Give back every line of the data, word for word.

•••

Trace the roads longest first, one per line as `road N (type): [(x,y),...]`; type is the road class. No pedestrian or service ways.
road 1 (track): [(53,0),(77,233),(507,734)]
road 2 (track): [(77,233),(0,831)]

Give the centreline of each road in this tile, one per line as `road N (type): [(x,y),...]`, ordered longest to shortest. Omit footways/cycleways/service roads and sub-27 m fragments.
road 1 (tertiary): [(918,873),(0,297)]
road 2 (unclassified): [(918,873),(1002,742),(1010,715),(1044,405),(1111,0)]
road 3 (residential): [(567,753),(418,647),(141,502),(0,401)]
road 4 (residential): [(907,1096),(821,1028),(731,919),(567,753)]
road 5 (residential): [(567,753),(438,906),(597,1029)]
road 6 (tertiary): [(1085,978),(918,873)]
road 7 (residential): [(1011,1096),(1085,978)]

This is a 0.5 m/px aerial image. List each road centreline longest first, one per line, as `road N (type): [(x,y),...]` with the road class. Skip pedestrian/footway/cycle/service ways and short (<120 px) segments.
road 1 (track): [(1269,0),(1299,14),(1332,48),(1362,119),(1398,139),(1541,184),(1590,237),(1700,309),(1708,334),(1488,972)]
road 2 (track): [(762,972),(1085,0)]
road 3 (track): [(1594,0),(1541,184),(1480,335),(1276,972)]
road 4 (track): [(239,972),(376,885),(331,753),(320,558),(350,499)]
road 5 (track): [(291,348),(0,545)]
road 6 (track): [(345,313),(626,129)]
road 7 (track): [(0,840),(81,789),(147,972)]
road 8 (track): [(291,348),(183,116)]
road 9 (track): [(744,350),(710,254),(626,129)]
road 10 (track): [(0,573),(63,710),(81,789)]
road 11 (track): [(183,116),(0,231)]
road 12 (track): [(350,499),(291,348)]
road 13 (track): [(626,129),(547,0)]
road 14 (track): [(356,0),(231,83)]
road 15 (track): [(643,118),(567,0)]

•••

_EXERCISE ANSWER_
Trace the roads longest first, one per line as `road N (type): [(x,y),...]`; type is the road class. No pedestrian or service ways.
road 1 (track): [(53,0),(77,233),(507,734)]
road 2 (track): [(77,233),(0,831)]

Give the centreline of each road in this tile, one per line as `road N (type): [(x,y),...]`, ordered longest to shortest. Omit footways/cycleways/service roads and sub-27 m fragments.
road 1 (tertiary): [(918,873),(0,297)]
road 2 (unclassified): [(918,873),(1002,742),(1010,715),(1044,405),(1111,0)]
road 3 (residential): [(567,753),(418,647),(141,502),(0,401)]
road 4 (residential): [(907,1096),(821,1028),(731,919),(567,753)]
road 5 (residential): [(567,753),(438,906),(597,1029)]
road 6 (tertiary): [(1085,978),(918,873)]
road 7 (residential): [(1011,1096),(1085,978)]

This is a 0.5 m/px aerial image. List each road centreline longest first, one per line, as `road N (type): [(x,y),...]` with the road class. Skip pedestrian/footway/cycle/service ways and short (<120 px) segments.
road 1 (track): [(1269,0),(1299,14),(1332,48),(1362,119),(1398,139),(1541,184),(1590,237),(1700,309),(1708,334),(1488,972)]
road 2 (track): [(762,972),(1085,0)]
road 3 (track): [(1594,0),(1541,184),(1480,335),(1276,972)]
road 4 (track): [(239,972),(376,885),(331,753),(320,558),(350,499)]
road 5 (track): [(291,348),(0,545)]
road 6 (track): [(345,313),(626,129)]
road 7 (track): [(0,840),(81,789),(147,972)]
road 8 (track): [(291,348),(183,116)]
road 9 (track): [(744,350),(710,254),(626,129)]
road 10 (track): [(0,573),(63,710),(81,789)]
road 11 (track): [(183,116),(0,231)]
road 12 (track): [(350,499),(291,348)]
road 13 (track): [(626,129),(547,0)]
road 14 (track): [(356,0),(231,83)]
road 15 (track): [(643,118),(567,0)]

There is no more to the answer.